§ **WHAT IS BEING ASKED**
Copy out, unchanged, the entries below from the "grey guletasux <797 219 874 289> => nothing" line to the final line. Omit pictures.

Data excerpts
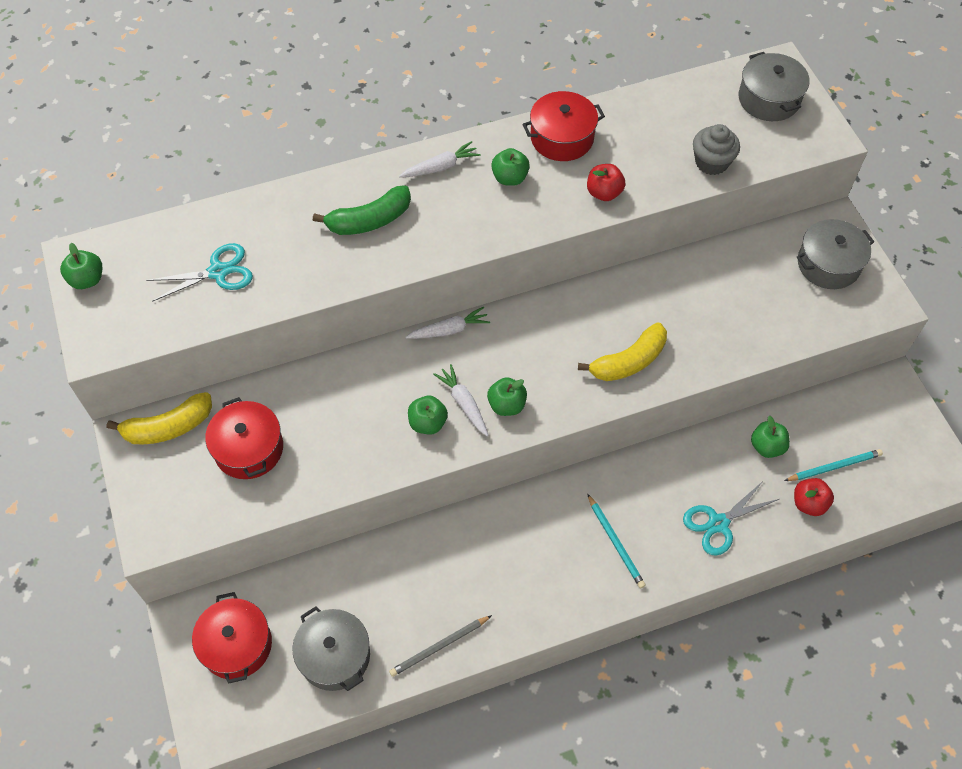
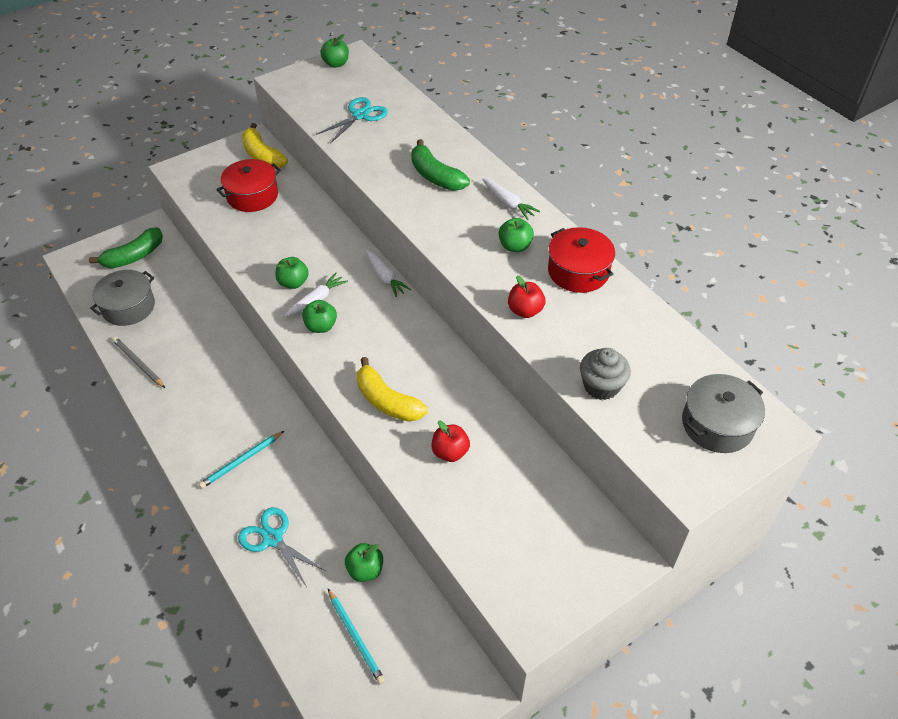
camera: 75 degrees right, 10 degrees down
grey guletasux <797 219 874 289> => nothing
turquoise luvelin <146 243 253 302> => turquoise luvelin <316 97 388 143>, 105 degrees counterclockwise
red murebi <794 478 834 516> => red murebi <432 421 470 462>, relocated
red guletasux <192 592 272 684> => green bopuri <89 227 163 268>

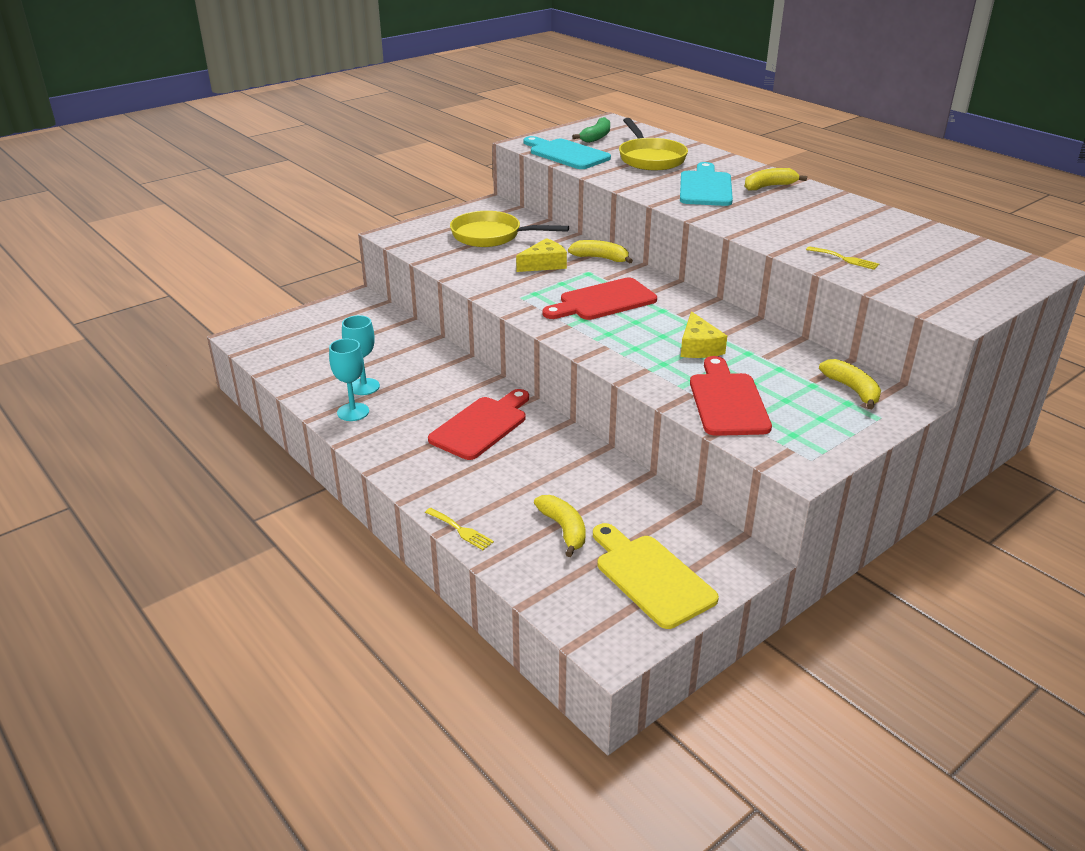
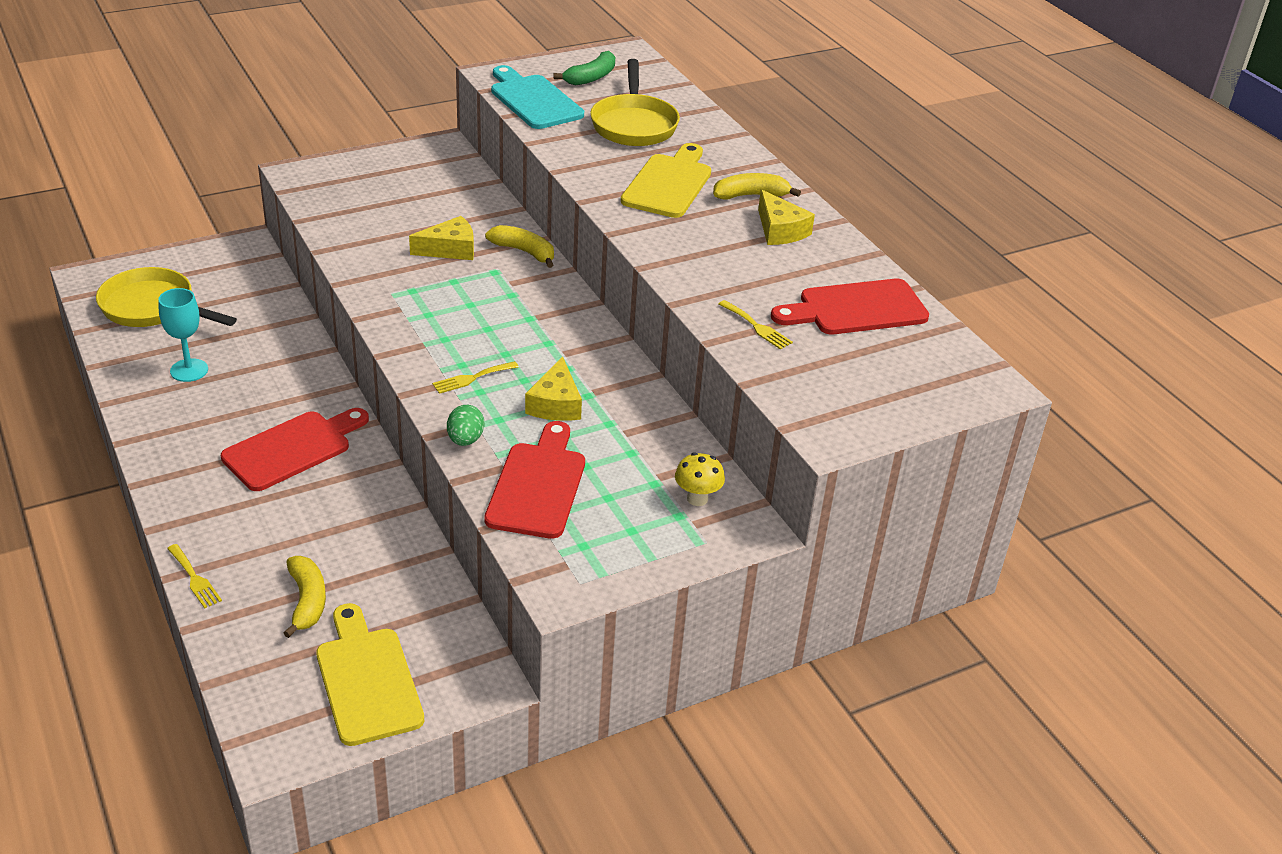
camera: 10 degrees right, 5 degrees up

§ **OUTPUT OF THE EXERCISE**
grey guletasux <797 219 874 289> => nothing
turquoise luvelin <146 243 253 302> => turquoise luvelin <316 97 388 143>, 105 degrees counterclockwise
red murebi <794 478 834 516> => red murebi <432 421 470 462>, relocated
red guletasux <192 592 272 684> => green bopuri <89 227 163 268>

camera: 10 degrees right, 5 degrees up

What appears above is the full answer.